— START OF Provided entries —

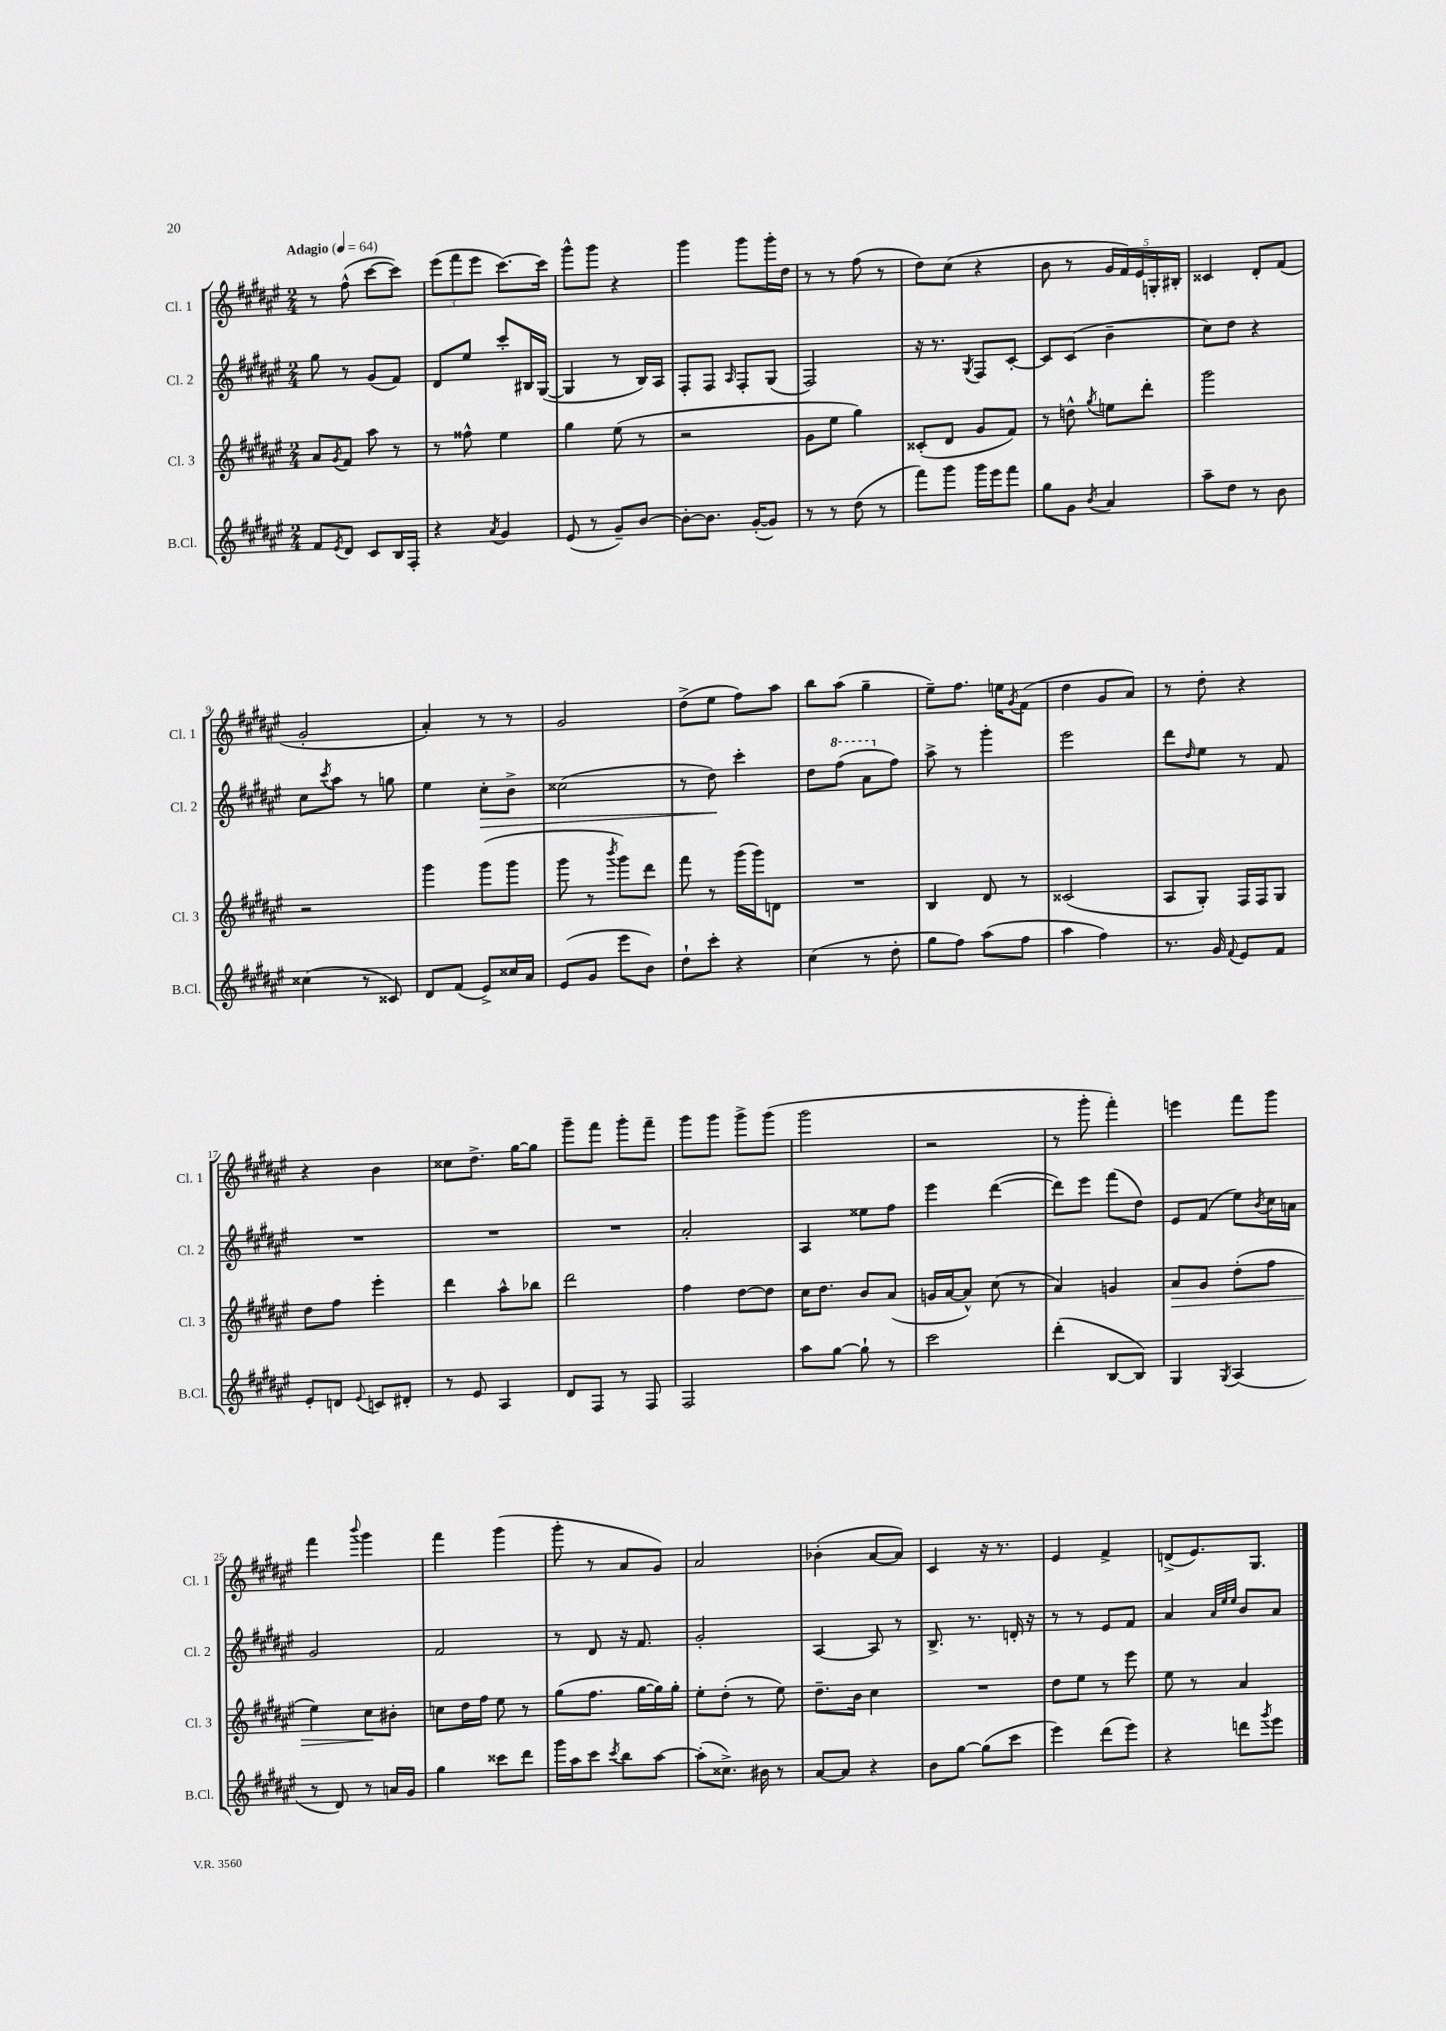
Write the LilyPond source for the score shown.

<<
\new StaffGroup <<
\new Staff = "s0" \with { instrumentName = "Cl. 1" shortInstrumentName = "Cl. 1" } {
    \clef treble \key fis \major \numericTimeSignature \time 2/4 \tempo "Adagio" 4 = 64
    r8 fis''8-^( cis'''8~ cis'''8) |
    \tuplet 3/2 { eis'''8( fis'''8 eis'''8 } cis'''8.~) cis'''16 |
    gis'''8-^ gis'''8 r4 |
    gis'''4 gis'''8 gis'''16-. dis''16 |
    r8 r8 fis''8( r8 |
    dis''8) cis''8( r4 |
    b'8 r8 \tuplet 5/4 { gis'16 fis'16) eis'16 g16-. bis16-. } |
    cisis'4 dis'8-. fis'8( |
    gis'2-. |
    ais'4-.) r8 r8 |
    gis'2 |
    dis''8->( eis''8 fis''8) ais''8 |
    b''8 ais''8( gis''4-- |
    eis''8--) fis''8. e''16 \acciaccatura { gis'8 } fis'8( |
    dis''4 gis'8 ais'8) |
    r8 dis''8-. r4 |
    r4 b'4 |
    cisis''8 dis''8.-> gis''16~ gis''8 |
    gis'''8-- fis'''8 gis'''8-. fis'''8-- |
    gis'''8 gis'''8 gis'''8-> gis'''8( |
    gis'''2 |
    r2 |
    r8 gis'''8-. fis'''4-.) |
    e'''4 fis'''8 gis'''8 |
    fis'''4 \appoggiatura { b'''8 } gis'''4 |
    fis'''4 gis'''4( |
    gis'''8-. r8 ais'8 gis'8) |
    ais'2 |
    bes'4-.( ais'8~ ais'8) |
    cis'4 r16 r8. |
    eis'4 fis'4-> |
    d'8->( eis'8.) gis8. \bar "|." |
}
\new Staff = "s1" \with { instrumentName = "Cl. 2" shortInstrumentName = "Cl. 2" } {
    \clef treble \key fis \major \numericTimeSignature \time 2/4
    gis''8 r8 gis'8( fis'8) |
    dis'8 eis''8 cis'''8-. bis16 gis16~( |
    gis4 r8 b16) ais16 |
    fis8-. fis8 \grace { ais16 } fis8-. gis8( |
    fis2) |
    r16 r8. \acciaccatura { gis8 } fis8 cis'8~-. |
    cis'8 cis'8( b'4-- |
    cis''8) dis''8 r4 |
    cis''8 \acciaccatura { cis'''8 } ais''8 r8 g''8 |
    eis''4 cis''8-.\> b'8-> |
    cisis''2( |
    r8 dis''8\!) cis'''4-. |
    dis''8 \ottava #1 fis'''8( ais''8 \ottava #0 fis''8) |
    ais''8-> r8 gis'''4-. |
    eis'''2 |
    dis'''8 \grace { dis''16 } eis''8 r8 fis'8 |
    R2 |
    R2 |
    R2 |
    ais'2-. |
    ais4 eisis''8 fis''8 |
    eis'''4 dis'''4~( |
    dis'''8) eis'''8 fis'''8( dis''8) |
    eis'8 fis'8( eis''8) \acciaccatura { b'8 } cis''16 a'16 |
    gis'2 |
    fis'2 |
    r8 dis'8 r16 fis'8. |
    gis'2-. |
    ais4~ ais8 r8 |
    b8.-> r8. d'16-. r16 |
    r8 r8 eis'8 fis'8 |
    ais'4 \grace { ais'32 eis''32 eis''32 } b'8 ais'8 \bar "|." |
}
\new Staff = "s2" \with { instrumentName = "Cl. 3" shortInstrumentName = "Cl. 3" } {
    \clef treble \key fis \major \numericTimeSignature \time 2/4
    ais'8 \acciaccatura { gis'8 } fis'8 ais''8 r8 |
    r8 fisis''8-^ eis''4 |
    gis''4 eis''8( r8 |
    r2 |
    gis'8 eis''8 gis''4) |
    cisis'8-.( dis'8 gis'8 fis'8) |
    r8 d''8-^ \acciaccatura { gis''8 } e''8 dis'''8-. |
    gis'''2 |
    r2 |
    gis'''4 gis'''8( gis'''8 |
    gis'''8 r8 \acciaccatura { b'''8 } gis'''8) dis'''8 |
    fis'''8 r8 gis'''16( gis'''16) d'8 |
    R2 |
    b4 dis'8 r8 |
    cisis'2( |
    ais8 gis8-.) fis16 fis16 gis8 |
    dis''8 fis''8 eis'''4-. |
    dis'''4 ais''8-^ bes''8 |
    dis'''2 |
    fis''4 dis''8~ dis''8 |
    cis''16 dis''8. b'8 ais'8( |
    g'16 ais'16~ ais'8-^) cis''8( r8 |
    ais'4) g'4 |
    ais'8\> gis'8 dis''8-.( fis''8 |
    eis''4) cis''8\! bis'8-. |
    c''8 dis''16 fis''16 eis''8 r8 |
    gis''8( fis''8. gis''16~ gis''16) gis''16-. |
    eis''8-. dis''8-.( r8 eis''8) |
    dis''8.-- b'16 cis''4 |
    R2 |
    dis''8 eis''8 r8 eis'''8 |
    eis''8 r8 ais'4 \bar "|." |
}
\new Staff = "s3" \with { instrumentName = "B.Cl." shortInstrumentName = "B.Cl." } {
    \clef treble \key fis \major \numericTimeSignature \time 2/4
    fis'8 \acciaccatura { eis'8 } dis'8 cis'8 b16 fis16-. |
    r4 \acciaccatura { ais'8 } gis'4 |
    eis'8( r8 gis'8--) b'8~ |
    b'8~-. b'8. gis'16~-.( gis'8) |
    r8 r8 dis''8( r8 |
    fis'''8) gis'''8 gis'''16 eis'''16 fis'''8 |
    gis''8 gis'8 \acciaccatura { b'8 } ais'4 |
    ais''8-- dis''8 r8 b'8 |
    cisis''4( r8 cisis'8) |
    dis'8 fis'8( eis'8->) cisis''16 ais'16 |
    eis'8( gis'8 eis'''8 b'8) |
    dis''8-! cis'''8-. r4 |
    cis''4( r8 dis''8-. |
    gis''8 fis''8) ais''8( fis''8 |
    ais''4 fis''4) |
    r8. gis'16 \appoggiatura { fis'8 } eis'8 fis'8 |
    eis'8-. d'8 \appoggiatura { eis'8 } c'8 dis'8-. |
    r8 eis'8 ais4 |
    dis'8 fis8 r8 fis8 |
    fis2 |
    ais''8 gis''8~ gis''8-! r8 |
    cis'''2 |
    dis'''4-.( b8~ b8) |
    gis4 \acciaccatura { gis8 } ais4( |
    r8 dis'8) r8 a'16 gis'16 |
    gis''4 cisis'''8 dis'''8 |
    gis'''16 ais''16 cis'''8 \acciaccatura { cis'''8 } b''8 ais''8~ |
    ais''8-.( cisis''8.->) bis'16 r8 |
    ais'8~ ais'8 r4 |
    b'8 gis''8~ gis''8( cis'''8 |
    eis'''4) dis'''8( eis'''8) |
    r4 d'''8 \acciaccatura { gis'''8 } eis'''8 \bar "|." |
}
>>
>>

— END OF Provided entries —

**What you will do:**
How many lines of the listing above contain the string "shortInstrumentName", with case counting? Reply with the number alone.

**Exercise answer:**
4